* Task to complete *
Print the data below exactly, but only the lines from the one containing "(302, 433) = (649, 396): none -> red cone" down to the one containing "(556, 150) = (990, 217): purple", inclusive.

* Raw data *
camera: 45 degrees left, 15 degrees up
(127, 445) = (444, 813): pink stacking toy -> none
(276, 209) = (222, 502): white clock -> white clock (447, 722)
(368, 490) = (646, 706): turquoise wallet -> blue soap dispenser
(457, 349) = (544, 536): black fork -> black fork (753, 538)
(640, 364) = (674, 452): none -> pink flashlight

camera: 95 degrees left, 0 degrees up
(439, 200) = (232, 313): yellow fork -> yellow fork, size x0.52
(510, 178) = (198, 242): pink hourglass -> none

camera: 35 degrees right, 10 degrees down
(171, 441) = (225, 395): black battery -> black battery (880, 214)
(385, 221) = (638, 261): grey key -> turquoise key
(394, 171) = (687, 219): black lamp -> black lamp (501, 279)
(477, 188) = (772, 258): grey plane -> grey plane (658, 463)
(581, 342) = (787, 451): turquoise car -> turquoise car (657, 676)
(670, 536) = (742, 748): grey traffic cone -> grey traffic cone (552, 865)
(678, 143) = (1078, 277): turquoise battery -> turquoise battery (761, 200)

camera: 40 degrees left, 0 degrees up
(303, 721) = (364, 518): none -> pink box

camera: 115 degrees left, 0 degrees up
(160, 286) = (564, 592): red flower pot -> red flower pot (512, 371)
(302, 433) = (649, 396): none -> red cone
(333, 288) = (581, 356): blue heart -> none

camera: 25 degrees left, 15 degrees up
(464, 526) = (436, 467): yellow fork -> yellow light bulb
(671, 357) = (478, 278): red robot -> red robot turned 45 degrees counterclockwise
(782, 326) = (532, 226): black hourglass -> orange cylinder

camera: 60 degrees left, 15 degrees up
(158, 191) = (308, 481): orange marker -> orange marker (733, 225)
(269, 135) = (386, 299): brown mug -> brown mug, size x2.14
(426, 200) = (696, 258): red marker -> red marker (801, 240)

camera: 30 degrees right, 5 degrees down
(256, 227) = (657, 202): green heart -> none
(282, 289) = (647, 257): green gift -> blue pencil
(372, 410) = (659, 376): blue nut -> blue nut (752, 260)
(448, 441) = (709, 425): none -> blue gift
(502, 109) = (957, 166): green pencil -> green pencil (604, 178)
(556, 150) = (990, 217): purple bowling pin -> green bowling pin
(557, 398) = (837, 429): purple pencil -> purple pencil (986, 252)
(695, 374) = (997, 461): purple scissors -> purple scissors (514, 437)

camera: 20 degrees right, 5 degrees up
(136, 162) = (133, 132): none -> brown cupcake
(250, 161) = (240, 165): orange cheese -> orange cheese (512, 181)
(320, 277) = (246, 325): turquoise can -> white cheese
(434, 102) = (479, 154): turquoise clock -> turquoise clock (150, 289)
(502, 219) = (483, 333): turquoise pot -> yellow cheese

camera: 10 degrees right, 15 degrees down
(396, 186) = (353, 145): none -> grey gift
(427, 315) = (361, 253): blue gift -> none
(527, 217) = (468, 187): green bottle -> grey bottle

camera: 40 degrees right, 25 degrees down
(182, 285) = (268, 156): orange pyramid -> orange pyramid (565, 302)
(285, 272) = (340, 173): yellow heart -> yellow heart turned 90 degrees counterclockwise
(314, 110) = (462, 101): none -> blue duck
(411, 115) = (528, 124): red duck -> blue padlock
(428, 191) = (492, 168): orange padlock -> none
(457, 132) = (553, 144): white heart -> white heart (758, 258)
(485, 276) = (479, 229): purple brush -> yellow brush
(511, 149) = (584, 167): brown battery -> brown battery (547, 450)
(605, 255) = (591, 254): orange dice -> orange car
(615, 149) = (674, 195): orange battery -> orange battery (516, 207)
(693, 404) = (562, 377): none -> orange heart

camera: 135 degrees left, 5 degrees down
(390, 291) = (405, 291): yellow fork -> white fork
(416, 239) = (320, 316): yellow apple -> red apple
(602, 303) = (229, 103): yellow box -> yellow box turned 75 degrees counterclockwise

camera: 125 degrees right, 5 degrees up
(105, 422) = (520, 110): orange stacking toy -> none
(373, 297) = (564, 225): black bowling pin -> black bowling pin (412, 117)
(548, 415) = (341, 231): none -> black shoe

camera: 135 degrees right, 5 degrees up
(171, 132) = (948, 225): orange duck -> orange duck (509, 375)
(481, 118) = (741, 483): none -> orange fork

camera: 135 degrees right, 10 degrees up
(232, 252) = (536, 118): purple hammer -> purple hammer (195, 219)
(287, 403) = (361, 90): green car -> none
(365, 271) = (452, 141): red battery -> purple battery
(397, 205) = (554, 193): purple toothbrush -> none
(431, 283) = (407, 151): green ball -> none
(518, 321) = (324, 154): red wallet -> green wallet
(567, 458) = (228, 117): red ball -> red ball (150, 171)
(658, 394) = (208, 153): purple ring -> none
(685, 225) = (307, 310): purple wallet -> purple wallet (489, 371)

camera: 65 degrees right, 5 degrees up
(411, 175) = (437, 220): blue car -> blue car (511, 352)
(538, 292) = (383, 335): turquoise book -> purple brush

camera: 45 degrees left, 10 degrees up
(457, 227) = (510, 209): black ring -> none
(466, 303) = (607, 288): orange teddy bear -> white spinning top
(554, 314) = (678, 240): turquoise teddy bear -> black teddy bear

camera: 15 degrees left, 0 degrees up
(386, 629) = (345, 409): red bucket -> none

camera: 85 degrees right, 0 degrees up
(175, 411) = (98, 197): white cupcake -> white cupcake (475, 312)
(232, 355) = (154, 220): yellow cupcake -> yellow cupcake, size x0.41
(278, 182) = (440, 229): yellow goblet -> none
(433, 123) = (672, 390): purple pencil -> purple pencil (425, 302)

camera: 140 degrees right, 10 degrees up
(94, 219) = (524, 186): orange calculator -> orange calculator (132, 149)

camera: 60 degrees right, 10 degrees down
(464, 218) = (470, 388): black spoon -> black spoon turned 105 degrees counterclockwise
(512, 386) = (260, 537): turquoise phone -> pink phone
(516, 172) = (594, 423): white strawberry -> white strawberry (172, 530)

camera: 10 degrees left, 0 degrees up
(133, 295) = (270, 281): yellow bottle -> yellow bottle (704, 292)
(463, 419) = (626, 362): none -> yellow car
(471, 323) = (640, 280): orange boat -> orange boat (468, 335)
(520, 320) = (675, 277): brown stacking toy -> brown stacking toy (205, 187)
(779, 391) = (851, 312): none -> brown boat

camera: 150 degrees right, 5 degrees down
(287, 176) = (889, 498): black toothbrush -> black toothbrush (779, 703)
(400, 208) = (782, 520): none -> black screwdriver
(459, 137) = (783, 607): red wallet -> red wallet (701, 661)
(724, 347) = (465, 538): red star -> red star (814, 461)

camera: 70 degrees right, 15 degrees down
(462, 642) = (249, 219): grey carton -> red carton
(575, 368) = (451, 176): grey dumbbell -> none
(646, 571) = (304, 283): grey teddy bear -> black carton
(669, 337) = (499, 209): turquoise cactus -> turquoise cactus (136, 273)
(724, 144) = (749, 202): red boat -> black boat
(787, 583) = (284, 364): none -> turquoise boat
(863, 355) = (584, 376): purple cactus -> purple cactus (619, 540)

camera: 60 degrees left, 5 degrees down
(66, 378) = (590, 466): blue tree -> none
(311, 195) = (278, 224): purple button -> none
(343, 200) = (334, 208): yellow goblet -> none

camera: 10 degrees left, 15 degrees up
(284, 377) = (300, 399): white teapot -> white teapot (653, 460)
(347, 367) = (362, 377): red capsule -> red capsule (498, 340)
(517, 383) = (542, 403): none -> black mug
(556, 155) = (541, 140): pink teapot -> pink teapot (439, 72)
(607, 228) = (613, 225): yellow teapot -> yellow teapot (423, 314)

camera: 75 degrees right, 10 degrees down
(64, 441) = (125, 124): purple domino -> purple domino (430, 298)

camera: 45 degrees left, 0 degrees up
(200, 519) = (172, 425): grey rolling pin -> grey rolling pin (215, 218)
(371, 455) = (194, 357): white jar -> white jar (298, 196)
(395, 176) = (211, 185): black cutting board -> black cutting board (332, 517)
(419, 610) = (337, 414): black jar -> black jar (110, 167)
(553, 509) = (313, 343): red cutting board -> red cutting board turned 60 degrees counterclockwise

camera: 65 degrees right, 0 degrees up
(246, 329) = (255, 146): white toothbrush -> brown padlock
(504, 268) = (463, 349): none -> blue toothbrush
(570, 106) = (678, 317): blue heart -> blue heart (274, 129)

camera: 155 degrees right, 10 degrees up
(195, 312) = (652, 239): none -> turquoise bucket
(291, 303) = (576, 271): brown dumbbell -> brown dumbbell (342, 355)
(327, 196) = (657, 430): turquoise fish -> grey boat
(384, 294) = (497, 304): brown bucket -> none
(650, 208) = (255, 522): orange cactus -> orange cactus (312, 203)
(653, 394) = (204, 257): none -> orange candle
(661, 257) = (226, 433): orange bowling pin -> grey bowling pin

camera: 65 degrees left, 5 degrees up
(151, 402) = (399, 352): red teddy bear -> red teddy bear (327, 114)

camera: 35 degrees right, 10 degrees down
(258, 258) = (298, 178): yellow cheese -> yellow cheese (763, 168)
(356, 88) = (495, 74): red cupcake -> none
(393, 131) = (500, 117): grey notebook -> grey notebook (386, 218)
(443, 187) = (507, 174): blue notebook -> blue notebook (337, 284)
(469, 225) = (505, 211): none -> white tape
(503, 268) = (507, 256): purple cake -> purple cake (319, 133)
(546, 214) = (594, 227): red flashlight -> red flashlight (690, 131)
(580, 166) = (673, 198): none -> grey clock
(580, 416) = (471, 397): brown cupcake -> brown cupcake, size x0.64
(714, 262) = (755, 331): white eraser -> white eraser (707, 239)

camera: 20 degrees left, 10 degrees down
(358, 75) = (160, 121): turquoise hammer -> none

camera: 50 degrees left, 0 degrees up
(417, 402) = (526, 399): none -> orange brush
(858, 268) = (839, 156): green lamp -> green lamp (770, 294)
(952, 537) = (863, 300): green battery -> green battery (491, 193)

* Problem solution *
(302, 433) = (649, 396): none -> red cone
(333, 288) = (581, 356): blue heart -> none

camera: 25 degrees left, 15 degrees up
(464, 526) = (436, 467): yellow fork -> yellow light bulb
(671, 357) = (478, 278): red robot -> red robot turned 45 degrees counterclockwise
(782, 326) = (532, 226): black hourglass -> orange cylinder

camera: 60 degrees left, 15 degrees up
(158, 191) = (308, 481): orange marker -> orange marker (733, 225)
(269, 135) = (386, 299): brown mug -> brown mug, size x2.14
(426, 200) = (696, 258): red marker -> red marker (801, 240)

camera: 30 degrees right, 5 degrees down
(256, 227) = (657, 202): green heart -> none
(282, 289) = (647, 257): green gift -> blue pencil
(372, 410) = (659, 376): blue nut -> blue nut (752, 260)
(448, 441) = (709, 425): none -> blue gift
(502, 109) = (957, 166): green pencil -> green pencil (604, 178)
(556, 150) = (990, 217): purple bowling pin -> green bowling pin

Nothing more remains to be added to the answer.